**Task objective**
The requested output is every line from the one with "(671, 262) = (893, 380): purple" through the last line below, printed exactly.

------ Material shown ------

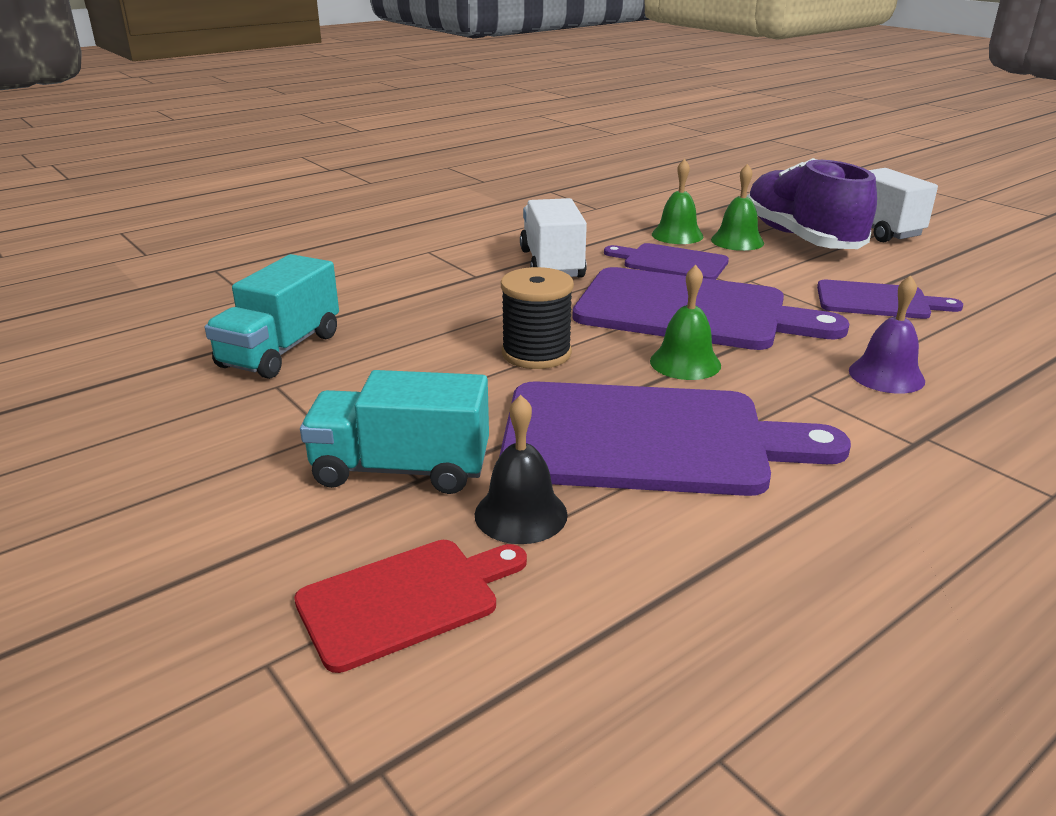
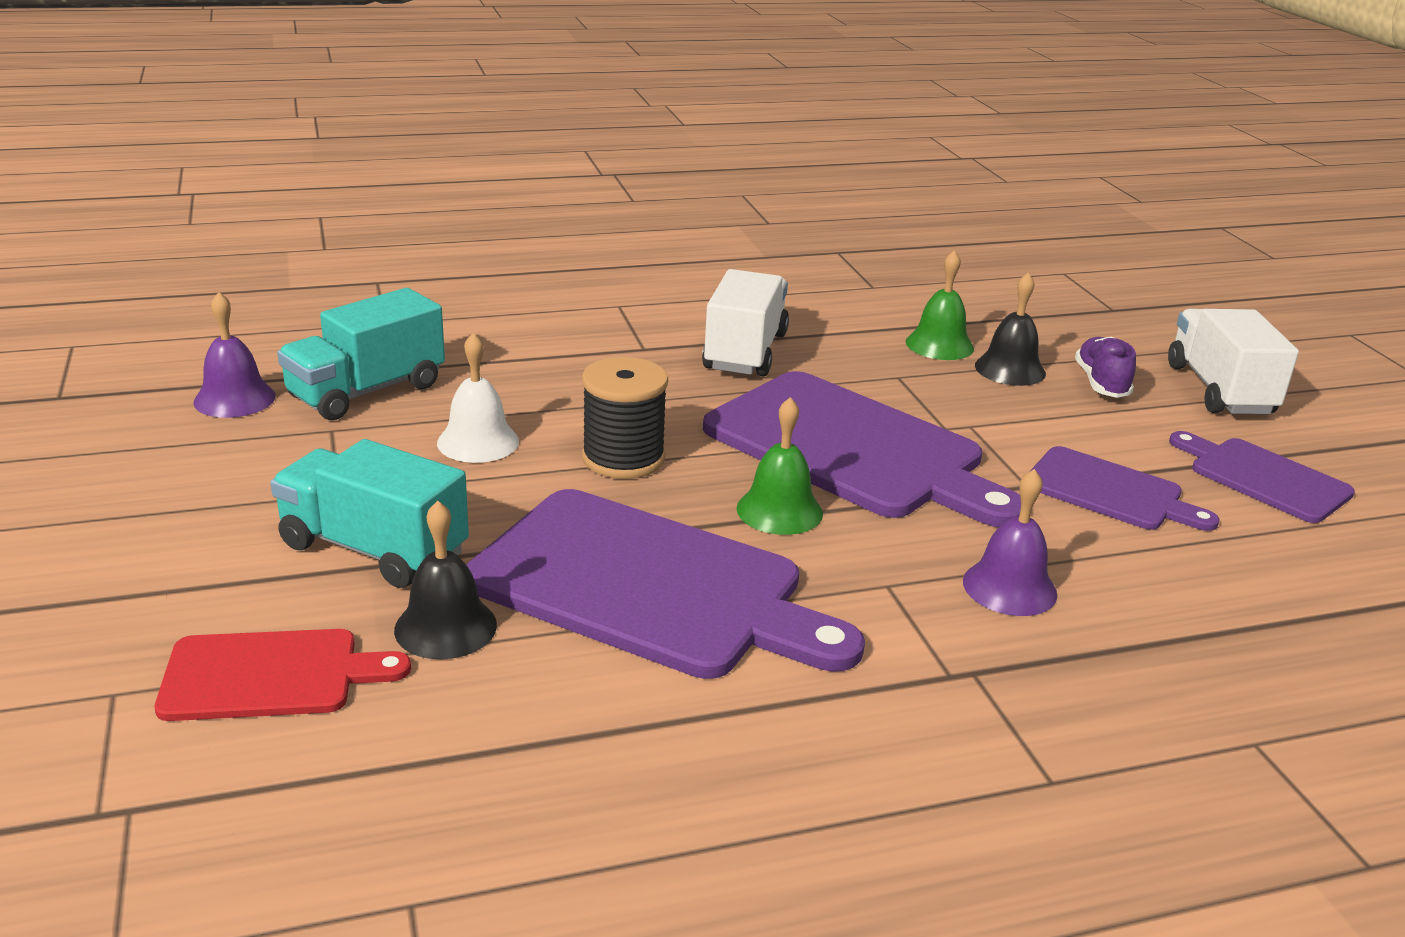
camera: 20 degrees right, 0 degrees up
(164, 381) = (234, 399): none -> purple bell
(410, 367) = (478, 442): none -> white bell
(671, 262) = (893, 380): purple cutting board -> purple cutting board (1263, 478)
(737, 241) = (1010, 369): green bell -> black bell
(801, 238) = (1101, 383): purple shoe -> purple shoe, size x0.47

------

**Result for this exercise**
(671, 262) = (893, 380): purple cutting board -> purple cutting board (1263, 478)
(737, 241) = (1010, 369): green bell -> black bell
(801, 238) = (1101, 383): purple shoe -> purple shoe, size x0.47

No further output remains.